(Records from a collection)
□ □ □
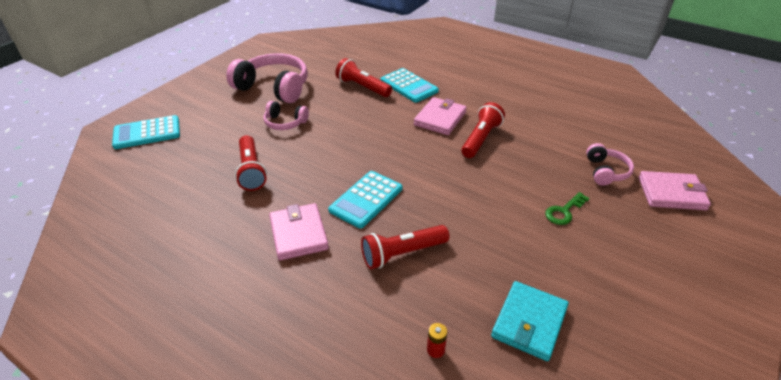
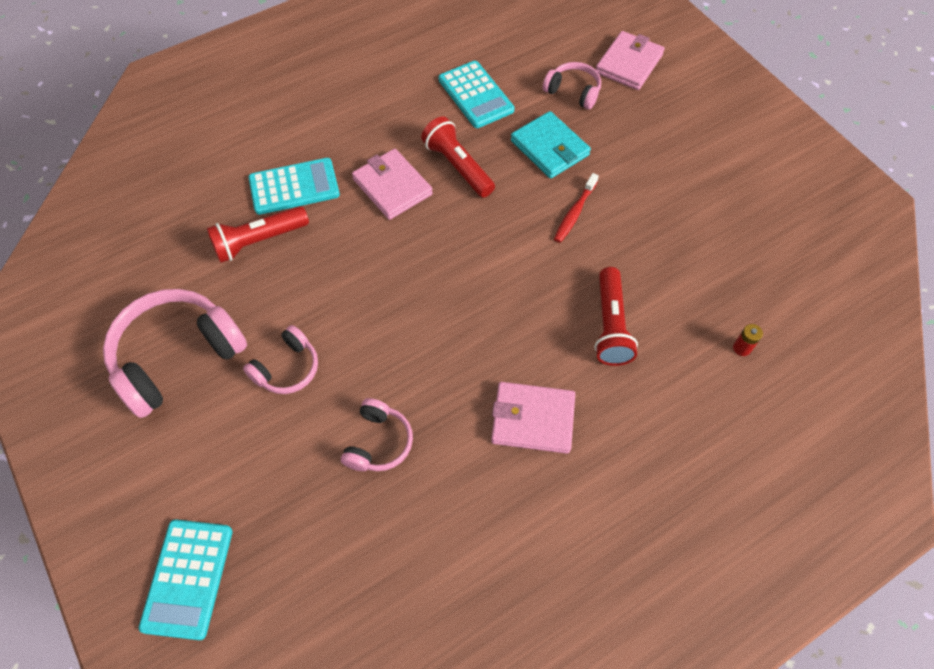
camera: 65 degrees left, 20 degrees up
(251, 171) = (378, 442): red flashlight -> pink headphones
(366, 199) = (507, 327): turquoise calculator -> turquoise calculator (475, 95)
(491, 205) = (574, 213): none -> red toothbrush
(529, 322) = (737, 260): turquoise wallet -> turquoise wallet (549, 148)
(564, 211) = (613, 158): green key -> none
□ □ □
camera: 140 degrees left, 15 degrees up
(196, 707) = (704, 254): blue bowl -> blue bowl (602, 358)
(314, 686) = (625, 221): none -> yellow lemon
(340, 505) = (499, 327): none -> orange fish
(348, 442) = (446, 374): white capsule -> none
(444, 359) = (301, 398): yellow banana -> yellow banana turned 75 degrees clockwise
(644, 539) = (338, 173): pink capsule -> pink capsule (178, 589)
□ □ □
● WORK INSTRUCTIONS
Within the data, tally each line containing the string "yellow". Answer with the number by itself.

● ANSWER BOX
2